▶ ACTION ITEM
Only lines with the string "schottky" should be returned from the data below.

(Change detection data)

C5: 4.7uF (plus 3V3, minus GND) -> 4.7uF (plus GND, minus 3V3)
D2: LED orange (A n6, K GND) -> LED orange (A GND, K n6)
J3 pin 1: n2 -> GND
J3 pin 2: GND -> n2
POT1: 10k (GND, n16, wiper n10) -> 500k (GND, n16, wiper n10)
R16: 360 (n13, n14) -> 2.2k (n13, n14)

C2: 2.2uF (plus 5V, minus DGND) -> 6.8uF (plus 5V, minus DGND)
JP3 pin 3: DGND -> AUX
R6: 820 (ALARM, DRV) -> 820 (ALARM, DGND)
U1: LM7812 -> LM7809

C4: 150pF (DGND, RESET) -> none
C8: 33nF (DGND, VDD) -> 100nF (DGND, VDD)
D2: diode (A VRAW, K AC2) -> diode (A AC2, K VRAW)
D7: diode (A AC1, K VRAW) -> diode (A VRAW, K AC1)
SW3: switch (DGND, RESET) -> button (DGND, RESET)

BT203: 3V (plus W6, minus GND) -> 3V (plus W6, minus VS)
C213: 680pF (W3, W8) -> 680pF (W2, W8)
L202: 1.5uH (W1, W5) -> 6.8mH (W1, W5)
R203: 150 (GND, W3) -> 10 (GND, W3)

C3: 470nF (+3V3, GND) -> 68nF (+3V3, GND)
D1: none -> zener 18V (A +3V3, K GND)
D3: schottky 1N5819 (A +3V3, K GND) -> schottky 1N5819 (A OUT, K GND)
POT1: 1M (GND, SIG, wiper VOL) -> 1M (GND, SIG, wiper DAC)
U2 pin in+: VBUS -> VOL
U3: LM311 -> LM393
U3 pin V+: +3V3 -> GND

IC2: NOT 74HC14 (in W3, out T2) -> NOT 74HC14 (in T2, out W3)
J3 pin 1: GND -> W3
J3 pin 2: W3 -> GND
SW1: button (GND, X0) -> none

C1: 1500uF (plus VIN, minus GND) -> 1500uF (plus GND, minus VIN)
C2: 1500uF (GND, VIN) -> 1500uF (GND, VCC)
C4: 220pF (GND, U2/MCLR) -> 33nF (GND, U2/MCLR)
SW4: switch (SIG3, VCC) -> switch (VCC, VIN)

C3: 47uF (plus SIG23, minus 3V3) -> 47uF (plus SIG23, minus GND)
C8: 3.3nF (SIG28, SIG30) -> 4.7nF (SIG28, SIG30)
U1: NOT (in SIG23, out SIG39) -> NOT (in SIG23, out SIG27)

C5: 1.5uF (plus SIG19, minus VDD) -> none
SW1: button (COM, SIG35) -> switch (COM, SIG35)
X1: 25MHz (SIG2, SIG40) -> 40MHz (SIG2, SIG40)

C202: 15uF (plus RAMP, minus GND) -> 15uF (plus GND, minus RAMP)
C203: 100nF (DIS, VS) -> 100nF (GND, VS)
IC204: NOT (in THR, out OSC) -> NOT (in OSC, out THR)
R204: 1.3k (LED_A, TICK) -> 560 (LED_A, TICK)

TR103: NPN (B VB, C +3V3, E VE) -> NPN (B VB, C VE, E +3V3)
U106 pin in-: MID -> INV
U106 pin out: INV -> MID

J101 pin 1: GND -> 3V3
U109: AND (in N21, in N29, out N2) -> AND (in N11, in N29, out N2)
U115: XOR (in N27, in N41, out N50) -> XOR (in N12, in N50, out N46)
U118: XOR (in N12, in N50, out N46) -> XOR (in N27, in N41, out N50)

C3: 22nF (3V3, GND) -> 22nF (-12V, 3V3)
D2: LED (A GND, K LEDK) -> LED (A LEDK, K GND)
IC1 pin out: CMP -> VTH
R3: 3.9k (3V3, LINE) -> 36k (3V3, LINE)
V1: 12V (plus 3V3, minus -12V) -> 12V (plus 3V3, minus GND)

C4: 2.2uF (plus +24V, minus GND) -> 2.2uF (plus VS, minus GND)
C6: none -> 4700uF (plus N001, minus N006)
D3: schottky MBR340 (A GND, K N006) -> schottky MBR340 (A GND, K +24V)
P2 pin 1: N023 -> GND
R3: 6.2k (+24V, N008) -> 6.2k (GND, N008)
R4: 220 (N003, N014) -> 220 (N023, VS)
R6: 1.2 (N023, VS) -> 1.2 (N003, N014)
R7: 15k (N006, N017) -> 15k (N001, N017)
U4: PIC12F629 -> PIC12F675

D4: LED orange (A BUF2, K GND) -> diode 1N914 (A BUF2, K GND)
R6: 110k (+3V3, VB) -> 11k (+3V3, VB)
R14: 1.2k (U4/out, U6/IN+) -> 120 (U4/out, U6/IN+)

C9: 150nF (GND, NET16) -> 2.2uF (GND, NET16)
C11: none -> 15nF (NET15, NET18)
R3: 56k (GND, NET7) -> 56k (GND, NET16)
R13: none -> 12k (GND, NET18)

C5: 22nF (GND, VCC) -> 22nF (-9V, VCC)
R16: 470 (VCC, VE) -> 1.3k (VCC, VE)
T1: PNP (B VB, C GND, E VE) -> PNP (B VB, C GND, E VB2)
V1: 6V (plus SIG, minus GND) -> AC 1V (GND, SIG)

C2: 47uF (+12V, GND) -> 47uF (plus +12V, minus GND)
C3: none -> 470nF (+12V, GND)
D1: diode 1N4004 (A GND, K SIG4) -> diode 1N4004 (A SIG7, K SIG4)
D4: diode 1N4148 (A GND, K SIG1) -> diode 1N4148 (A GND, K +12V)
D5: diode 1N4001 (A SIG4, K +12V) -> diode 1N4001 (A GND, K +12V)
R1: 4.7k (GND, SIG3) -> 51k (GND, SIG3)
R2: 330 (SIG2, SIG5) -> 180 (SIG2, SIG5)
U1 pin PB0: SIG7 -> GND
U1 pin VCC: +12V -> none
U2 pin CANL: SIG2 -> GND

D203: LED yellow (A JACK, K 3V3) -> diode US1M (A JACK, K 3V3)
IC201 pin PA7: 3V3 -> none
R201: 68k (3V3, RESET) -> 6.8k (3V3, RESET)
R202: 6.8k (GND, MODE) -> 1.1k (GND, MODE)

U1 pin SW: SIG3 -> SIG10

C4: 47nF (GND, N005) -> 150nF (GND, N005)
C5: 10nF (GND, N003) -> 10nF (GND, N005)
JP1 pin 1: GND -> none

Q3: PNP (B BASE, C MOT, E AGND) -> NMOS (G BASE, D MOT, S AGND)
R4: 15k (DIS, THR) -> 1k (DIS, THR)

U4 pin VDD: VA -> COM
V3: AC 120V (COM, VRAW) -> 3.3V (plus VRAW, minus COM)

▶ EXPECTED ANSWER
D3: schottky 1N5819 (A +3V3, K GND) -> schottky 1N5819 (A OUT, K GND)
D3: schottky MBR340 (A GND, K N006) -> schottky MBR340 (A GND, K +24V)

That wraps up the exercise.